### [Your goal]
Please repeat the lines below, exactly and only, from the one that holds "none -> tan 1x2 brick [355,385,456,516]" through the one that holds "none -> yellow 1x1 brick [785,358,862,457]".

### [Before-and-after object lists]
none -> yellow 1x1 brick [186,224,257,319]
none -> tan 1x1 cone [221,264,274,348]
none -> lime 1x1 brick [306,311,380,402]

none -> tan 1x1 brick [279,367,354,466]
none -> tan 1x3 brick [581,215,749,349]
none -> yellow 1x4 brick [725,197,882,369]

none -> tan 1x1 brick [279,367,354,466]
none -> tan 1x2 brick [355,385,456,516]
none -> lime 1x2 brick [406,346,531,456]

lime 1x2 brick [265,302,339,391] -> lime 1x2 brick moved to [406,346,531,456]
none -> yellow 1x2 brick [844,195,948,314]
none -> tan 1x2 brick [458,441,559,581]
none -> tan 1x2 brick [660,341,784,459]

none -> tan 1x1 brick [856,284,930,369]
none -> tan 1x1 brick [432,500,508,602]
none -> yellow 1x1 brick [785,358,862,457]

--

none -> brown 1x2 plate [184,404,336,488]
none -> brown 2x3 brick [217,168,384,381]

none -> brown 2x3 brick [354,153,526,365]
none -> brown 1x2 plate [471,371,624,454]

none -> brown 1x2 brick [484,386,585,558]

### [Result of this exercise]
none -> tan 1x2 brick [355,385,456,516]
none -> lime 1x2 brick [406,346,531,456]

lime 1x2 brick [265,302,339,391] -> lime 1x2 brick moved to [406,346,531,456]
none -> yellow 1x2 brick [844,195,948,314]
none -> tan 1x2 brick [458,441,559,581]
none -> tan 1x2 brick [660,341,784,459]

none -> tan 1x1 brick [856,284,930,369]
none -> tan 1x1 brick [432,500,508,602]
none -> yellow 1x1 brick [785,358,862,457]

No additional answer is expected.